Supplied material START
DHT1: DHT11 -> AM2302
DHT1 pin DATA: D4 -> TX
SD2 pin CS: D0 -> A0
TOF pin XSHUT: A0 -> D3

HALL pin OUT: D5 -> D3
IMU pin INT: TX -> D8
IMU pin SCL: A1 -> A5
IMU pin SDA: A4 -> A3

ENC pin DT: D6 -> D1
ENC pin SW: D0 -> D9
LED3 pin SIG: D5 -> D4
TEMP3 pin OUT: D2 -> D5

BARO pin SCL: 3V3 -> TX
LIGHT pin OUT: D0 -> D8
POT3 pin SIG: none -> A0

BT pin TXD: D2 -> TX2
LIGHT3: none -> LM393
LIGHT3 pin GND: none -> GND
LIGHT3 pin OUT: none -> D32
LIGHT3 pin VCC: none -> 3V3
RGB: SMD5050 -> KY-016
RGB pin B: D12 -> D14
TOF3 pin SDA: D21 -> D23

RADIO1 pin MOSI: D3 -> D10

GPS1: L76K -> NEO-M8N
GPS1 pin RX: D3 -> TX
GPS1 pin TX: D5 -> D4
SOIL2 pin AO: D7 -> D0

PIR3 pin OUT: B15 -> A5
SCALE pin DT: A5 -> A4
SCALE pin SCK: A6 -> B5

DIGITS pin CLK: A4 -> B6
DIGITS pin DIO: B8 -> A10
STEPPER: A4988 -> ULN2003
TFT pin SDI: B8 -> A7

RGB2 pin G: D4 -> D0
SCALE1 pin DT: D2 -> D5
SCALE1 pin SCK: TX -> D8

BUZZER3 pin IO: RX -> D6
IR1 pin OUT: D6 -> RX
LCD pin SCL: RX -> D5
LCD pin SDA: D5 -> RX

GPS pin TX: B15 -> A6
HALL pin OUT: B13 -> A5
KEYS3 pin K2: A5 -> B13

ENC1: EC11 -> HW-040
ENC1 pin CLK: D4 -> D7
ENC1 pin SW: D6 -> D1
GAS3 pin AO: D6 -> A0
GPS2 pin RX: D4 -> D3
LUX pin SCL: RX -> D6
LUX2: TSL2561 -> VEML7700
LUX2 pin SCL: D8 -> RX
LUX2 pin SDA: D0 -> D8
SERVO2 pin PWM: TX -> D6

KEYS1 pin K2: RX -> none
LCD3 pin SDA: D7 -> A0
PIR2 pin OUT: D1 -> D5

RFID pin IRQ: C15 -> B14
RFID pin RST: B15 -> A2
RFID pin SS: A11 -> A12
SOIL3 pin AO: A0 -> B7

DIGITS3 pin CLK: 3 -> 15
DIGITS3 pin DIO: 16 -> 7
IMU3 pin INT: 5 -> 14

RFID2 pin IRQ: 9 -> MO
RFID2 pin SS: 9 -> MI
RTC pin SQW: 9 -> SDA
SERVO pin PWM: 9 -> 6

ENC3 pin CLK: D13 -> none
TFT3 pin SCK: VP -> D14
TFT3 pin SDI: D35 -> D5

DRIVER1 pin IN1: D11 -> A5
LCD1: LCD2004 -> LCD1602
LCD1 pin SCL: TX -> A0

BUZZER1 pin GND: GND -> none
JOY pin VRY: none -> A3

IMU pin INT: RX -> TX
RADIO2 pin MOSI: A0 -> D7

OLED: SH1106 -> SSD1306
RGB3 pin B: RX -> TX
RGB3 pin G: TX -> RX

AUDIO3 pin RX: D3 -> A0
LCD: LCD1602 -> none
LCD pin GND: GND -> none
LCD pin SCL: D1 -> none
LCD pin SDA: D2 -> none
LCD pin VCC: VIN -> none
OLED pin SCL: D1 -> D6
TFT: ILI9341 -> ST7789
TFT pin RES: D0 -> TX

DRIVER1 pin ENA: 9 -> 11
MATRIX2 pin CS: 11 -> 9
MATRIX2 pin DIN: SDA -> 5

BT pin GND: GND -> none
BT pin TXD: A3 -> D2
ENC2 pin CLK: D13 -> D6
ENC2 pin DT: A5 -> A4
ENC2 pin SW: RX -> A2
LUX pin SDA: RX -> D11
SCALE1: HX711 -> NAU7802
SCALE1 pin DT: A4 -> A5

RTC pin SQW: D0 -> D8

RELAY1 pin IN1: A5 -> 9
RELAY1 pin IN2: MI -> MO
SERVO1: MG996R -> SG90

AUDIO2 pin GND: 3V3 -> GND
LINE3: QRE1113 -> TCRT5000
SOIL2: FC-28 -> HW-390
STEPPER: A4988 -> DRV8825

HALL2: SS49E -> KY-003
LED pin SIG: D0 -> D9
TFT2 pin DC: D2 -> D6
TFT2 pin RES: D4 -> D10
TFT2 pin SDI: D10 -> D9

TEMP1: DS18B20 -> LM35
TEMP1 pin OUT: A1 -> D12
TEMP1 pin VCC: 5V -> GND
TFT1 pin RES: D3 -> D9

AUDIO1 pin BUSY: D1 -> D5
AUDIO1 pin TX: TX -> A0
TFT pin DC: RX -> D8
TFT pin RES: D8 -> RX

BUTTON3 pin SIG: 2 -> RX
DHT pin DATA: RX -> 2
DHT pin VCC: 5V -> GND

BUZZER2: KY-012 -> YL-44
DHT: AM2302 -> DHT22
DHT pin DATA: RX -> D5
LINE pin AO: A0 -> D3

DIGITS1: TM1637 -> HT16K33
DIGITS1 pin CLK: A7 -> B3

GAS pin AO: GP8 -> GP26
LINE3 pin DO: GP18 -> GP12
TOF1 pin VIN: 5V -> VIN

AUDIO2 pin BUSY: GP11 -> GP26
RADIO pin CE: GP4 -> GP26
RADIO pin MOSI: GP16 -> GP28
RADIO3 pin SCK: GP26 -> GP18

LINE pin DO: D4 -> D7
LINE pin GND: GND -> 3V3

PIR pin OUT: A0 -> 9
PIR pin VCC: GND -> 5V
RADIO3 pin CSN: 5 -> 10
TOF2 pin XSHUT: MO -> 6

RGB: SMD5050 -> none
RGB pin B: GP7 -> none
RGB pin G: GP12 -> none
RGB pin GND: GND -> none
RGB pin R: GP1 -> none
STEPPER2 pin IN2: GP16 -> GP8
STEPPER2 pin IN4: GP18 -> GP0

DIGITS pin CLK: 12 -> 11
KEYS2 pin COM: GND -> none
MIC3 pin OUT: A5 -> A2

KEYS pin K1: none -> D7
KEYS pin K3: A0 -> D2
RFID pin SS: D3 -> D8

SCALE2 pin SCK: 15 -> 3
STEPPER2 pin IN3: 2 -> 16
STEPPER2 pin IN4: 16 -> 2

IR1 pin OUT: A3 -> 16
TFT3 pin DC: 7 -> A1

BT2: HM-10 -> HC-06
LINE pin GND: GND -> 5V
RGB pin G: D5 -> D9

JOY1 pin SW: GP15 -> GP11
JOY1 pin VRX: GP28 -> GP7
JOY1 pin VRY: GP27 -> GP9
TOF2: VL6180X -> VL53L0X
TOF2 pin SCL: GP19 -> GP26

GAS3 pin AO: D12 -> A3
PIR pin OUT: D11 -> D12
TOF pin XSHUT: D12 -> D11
Supplied material END
Please give again the lines above between the line holding "RGB: SMD5050 -> none" and the line holding "RFID pin SS: D3 -> D8", inclusive, exactly as they are and with nothing added.

RGB: SMD5050 -> none
RGB pin B: GP7 -> none
RGB pin G: GP12 -> none
RGB pin GND: GND -> none
RGB pin R: GP1 -> none
STEPPER2 pin IN2: GP16 -> GP8
STEPPER2 pin IN4: GP18 -> GP0

DIGITS pin CLK: 12 -> 11
KEYS2 pin COM: GND -> none
MIC3 pin OUT: A5 -> A2

KEYS pin K1: none -> D7
KEYS pin K3: A0 -> D2
RFID pin SS: D3 -> D8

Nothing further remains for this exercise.